───── SUPPLIED RECORDS

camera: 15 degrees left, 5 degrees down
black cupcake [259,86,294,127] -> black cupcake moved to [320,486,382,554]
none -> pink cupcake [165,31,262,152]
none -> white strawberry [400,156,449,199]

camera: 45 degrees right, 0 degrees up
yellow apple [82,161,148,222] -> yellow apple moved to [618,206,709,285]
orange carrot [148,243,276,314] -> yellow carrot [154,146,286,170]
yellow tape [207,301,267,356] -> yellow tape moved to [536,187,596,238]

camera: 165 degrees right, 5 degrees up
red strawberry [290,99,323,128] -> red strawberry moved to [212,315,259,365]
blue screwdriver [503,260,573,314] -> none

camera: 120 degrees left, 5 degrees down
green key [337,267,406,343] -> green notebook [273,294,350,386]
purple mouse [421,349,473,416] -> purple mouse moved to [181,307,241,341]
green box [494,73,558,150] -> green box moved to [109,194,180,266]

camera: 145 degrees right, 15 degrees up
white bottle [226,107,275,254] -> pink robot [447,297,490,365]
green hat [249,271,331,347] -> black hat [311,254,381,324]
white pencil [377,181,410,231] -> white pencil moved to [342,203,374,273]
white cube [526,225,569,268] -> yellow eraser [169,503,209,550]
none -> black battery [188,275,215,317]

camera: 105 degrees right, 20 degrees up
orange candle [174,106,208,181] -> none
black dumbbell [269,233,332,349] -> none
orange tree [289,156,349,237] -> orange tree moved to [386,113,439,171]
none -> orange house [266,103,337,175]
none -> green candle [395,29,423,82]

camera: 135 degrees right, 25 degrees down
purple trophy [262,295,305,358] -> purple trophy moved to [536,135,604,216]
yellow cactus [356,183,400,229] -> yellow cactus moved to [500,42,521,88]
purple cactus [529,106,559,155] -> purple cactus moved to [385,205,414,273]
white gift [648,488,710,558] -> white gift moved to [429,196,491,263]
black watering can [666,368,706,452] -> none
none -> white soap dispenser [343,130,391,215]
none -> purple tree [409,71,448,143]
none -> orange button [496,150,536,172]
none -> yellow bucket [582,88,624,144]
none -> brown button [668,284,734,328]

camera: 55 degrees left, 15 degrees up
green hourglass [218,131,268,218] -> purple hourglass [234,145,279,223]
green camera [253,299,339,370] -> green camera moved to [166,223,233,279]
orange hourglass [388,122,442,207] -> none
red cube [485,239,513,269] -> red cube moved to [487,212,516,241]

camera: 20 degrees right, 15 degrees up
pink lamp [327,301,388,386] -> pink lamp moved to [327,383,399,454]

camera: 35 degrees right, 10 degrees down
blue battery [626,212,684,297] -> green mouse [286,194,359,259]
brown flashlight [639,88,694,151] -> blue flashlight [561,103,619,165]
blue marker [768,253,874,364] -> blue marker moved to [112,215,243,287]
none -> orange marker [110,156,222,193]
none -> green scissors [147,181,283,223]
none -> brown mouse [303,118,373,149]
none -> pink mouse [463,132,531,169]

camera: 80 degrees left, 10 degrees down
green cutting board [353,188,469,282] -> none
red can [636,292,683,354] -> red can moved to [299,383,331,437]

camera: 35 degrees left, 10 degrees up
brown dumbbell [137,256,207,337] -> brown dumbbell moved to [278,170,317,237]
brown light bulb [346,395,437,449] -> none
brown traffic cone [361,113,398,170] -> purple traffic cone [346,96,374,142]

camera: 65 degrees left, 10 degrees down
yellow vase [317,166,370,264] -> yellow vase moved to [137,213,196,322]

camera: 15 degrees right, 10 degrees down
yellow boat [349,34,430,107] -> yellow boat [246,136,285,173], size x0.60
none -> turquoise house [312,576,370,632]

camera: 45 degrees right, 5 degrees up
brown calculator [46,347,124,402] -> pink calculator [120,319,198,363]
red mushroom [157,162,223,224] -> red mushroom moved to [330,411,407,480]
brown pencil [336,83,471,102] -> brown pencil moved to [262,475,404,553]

──────────

PROBLEM TO WORK ON: Write all of the records out exactly, including every line.

ANSWER FOR THIS EXERCISE:
camera: 15 degrees left, 5 degrees down
black cupcake [259,86,294,127] -> black cupcake moved to [320,486,382,554]
none -> pink cupcake [165,31,262,152]
none -> white strawberry [400,156,449,199]

camera: 45 degrees right, 0 degrees up
yellow apple [82,161,148,222] -> yellow apple moved to [618,206,709,285]
orange carrot [148,243,276,314] -> yellow carrot [154,146,286,170]
yellow tape [207,301,267,356] -> yellow tape moved to [536,187,596,238]

camera: 165 degrees right, 5 degrees up
red strawberry [290,99,323,128] -> red strawberry moved to [212,315,259,365]
blue screwdriver [503,260,573,314] -> none

camera: 120 degrees left, 5 degrees down
green key [337,267,406,343] -> green notebook [273,294,350,386]
purple mouse [421,349,473,416] -> purple mouse moved to [181,307,241,341]
green box [494,73,558,150] -> green box moved to [109,194,180,266]

camera: 145 degrees right, 15 degrees up
white bottle [226,107,275,254] -> pink robot [447,297,490,365]
green hat [249,271,331,347] -> black hat [311,254,381,324]
white pencil [377,181,410,231] -> white pencil moved to [342,203,374,273]
white cube [526,225,569,268] -> yellow eraser [169,503,209,550]
none -> black battery [188,275,215,317]

camera: 105 degrees right, 20 degrees up
orange candle [174,106,208,181] -> none
black dumbbell [269,233,332,349] -> none
orange tree [289,156,349,237] -> orange tree moved to [386,113,439,171]
none -> orange house [266,103,337,175]
none -> green candle [395,29,423,82]

camera: 135 degrees right, 25 degrees down
purple trophy [262,295,305,358] -> purple trophy moved to [536,135,604,216]
yellow cactus [356,183,400,229] -> yellow cactus moved to [500,42,521,88]
purple cactus [529,106,559,155] -> purple cactus moved to [385,205,414,273]
white gift [648,488,710,558] -> white gift moved to [429,196,491,263]
black watering can [666,368,706,452] -> none
none -> white soap dispenser [343,130,391,215]
none -> purple tree [409,71,448,143]
none -> orange button [496,150,536,172]
none -> yellow bucket [582,88,624,144]
none -> brown button [668,284,734,328]

camera: 55 degrees left, 15 degrees up
green hourglass [218,131,268,218] -> purple hourglass [234,145,279,223]
green camera [253,299,339,370] -> green camera moved to [166,223,233,279]
orange hourglass [388,122,442,207] -> none
red cube [485,239,513,269] -> red cube moved to [487,212,516,241]

camera: 20 degrees right, 15 degrees up
pink lamp [327,301,388,386] -> pink lamp moved to [327,383,399,454]

camera: 35 degrees right, 10 degrees down
blue battery [626,212,684,297] -> green mouse [286,194,359,259]
brown flashlight [639,88,694,151] -> blue flashlight [561,103,619,165]
blue marker [768,253,874,364] -> blue marker moved to [112,215,243,287]
none -> orange marker [110,156,222,193]
none -> green scissors [147,181,283,223]
none -> brown mouse [303,118,373,149]
none -> pink mouse [463,132,531,169]

camera: 80 degrees left, 10 degrees down
green cutting board [353,188,469,282] -> none
red can [636,292,683,354] -> red can moved to [299,383,331,437]

camera: 35 degrees left, 10 degrees up
brown dumbbell [137,256,207,337] -> brown dumbbell moved to [278,170,317,237]
brown light bulb [346,395,437,449] -> none
brown traffic cone [361,113,398,170] -> purple traffic cone [346,96,374,142]

camera: 65 degrees left, 10 degrees down
yellow vase [317,166,370,264] -> yellow vase moved to [137,213,196,322]

camera: 15 degrees right, 10 degrees down
yellow boat [349,34,430,107] -> yellow boat [246,136,285,173], size x0.60
none -> turquoise house [312,576,370,632]

camera: 45 degrees right, 5 degrees up
brown calculator [46,347,124,402] -> pink calculator [120,319,198,363]
red mushroom [157,162,223,224] -> red mushroom moved to [330,411,407,480]
brown pencil [336,83,471,102] -> brown pencil moved to [262,475,404,553]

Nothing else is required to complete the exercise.